THE PROBLEM>
Copy the data below line for line, with no changes.

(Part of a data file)
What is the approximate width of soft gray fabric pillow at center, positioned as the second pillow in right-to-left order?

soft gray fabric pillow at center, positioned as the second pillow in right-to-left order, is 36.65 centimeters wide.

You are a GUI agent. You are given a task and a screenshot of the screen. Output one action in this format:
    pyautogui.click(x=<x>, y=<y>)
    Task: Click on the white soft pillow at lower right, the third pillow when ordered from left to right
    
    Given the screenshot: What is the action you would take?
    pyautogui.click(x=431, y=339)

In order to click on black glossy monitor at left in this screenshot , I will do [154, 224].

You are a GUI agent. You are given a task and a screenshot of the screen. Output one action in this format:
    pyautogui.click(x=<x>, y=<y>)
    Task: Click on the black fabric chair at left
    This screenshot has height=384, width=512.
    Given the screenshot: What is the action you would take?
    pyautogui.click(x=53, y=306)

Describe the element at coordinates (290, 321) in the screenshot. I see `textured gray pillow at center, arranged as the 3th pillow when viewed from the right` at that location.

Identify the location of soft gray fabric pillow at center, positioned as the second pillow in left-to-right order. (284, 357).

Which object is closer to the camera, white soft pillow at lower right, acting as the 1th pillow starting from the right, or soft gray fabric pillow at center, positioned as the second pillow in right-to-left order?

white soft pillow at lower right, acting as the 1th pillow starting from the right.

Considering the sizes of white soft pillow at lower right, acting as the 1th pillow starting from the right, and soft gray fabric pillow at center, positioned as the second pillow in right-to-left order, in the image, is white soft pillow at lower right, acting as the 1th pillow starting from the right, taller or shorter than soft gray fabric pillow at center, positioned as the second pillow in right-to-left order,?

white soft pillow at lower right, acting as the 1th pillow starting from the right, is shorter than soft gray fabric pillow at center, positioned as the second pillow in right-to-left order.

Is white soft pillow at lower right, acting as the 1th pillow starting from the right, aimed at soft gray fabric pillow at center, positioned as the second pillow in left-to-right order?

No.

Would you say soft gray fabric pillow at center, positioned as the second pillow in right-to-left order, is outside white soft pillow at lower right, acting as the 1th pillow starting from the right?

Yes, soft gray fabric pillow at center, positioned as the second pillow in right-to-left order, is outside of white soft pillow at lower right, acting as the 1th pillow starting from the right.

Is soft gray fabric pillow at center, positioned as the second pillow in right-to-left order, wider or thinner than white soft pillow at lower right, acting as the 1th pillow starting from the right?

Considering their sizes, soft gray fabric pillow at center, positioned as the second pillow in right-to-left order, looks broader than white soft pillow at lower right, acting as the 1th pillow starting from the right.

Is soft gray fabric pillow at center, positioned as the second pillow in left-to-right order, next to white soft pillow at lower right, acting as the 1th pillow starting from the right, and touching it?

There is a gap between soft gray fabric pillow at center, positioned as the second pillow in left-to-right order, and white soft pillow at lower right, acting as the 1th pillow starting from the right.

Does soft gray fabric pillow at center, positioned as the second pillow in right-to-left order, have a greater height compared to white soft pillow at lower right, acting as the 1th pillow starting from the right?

WRITTEN ANSWER>
What is the approximate width of soft gray fabric pillow at center, positioned as the second pillow in right-to-left order?

soft gray fabric pillow at center, positioned as the second pillow in right-to-left order, is 36.65 centimeters wide.

You are a GUI agent. You are given a task and a screenshot of the screen. Output one action in this format:
    pyautogui.click(x=<x>, y=<y>)
    Task: Click on the white soft pillow at lower right, the third pillow when ordered from left to right
    
    Given the screenshot: What is the action you would take?
    pyautogui.click(x=431, y=339)

In order to click on black glossy monitor at left in this screenshot , I will do [154, 224].

You are a GUI agent. You are given a task and a screenshot of the screen. Output one action in this format:
    pyautogui.click(x=<x>, y=<y>)
    Task: Click on the black fabric chair at left
    This screenshot has height=384, width=512.
    Given the screenshot: What is the action you would take?
    pyautogui.click(x=53, y=306)

Describe the element at coordinates (290, 321) in the screenshot. I see `textured gray pillow at center, arranged as the 3th pillow when viewed from the right` at that location.

Identify the location of soft gray fabric pillow at center, positioned as the second pillow in left-to-right order. (284, 357).

Which object is closer to the camera, white soft pillow at lower right, acting as the 1th pillow starting from the right, or soft gray fabric pillow at center, positioned as the second pillow in right-to-left order?

white soft pillow at lower right, acting as the 1th pillow starting from the right.

Considering the sizes of white soft pillow at lower right, acting as the 1th pillow starting from the right, and soft gray fabric pillow at center, positioned as the second pillow in right-to-left order, in the image, is white soft pillow at lower right, acting as the 1th pillow starting from the right, taller or shorter than soft gray fabric pillow at center, positioned as the second pillow in right-to-left order,?

white soft pillow at lower right, acting as the 1th pillow starting from the right, is shorter than soft gray fabric pillow at center, positioned as the second pillow in right-to-left order.

Is white soft pillow at lower right, acting as the 1th pillow starting from the right, aimed at soft gray fabric pillow at center, positioned as the second pillow in left-to-right order?

No.

Would you say soft gray fabric pillow at center, positioned as the second pillow in right-to-left order, is outside white soft pillow at lower right, acting as the 1th pillow starting from the right?

Yes, soft gray fabric pillow at center, positioned as the second pillow in right-to-left order, is outside of white soft pillow at lower right, acting as the 1th pillow starting from the right.

Is soft gray fabric pillow at center, positioned as the second pillow in right-to-left order, wider or thinner than white soft pillow at lower right, acting as the 1th pillow starting from the right?

Considering their sizes, soft gray fabric pillow at center, positioned as the second pillow in right-to-left order, looks broader than white soft pillow at lower right, acting as the 1th pillow starting from the right.

Is soft gray fabric pillow at center, positioned as the second pillow in left-to-right order, next to white soft pillow at lower right, acting as the 1th pillow starting from the right, and touching it?

There is a gap between soft gray fabric pillow at center, positioned as the second pillow in left-to-right order, and white soft pillow at lower right, acting as the 1th pillow starting from the right.

Does soft gray fabric pillow at center, positioned as the second pillow in right-to-left order, have a greater height compared to white soft pillow at lower right, acting as the 1th pillow starting from the right?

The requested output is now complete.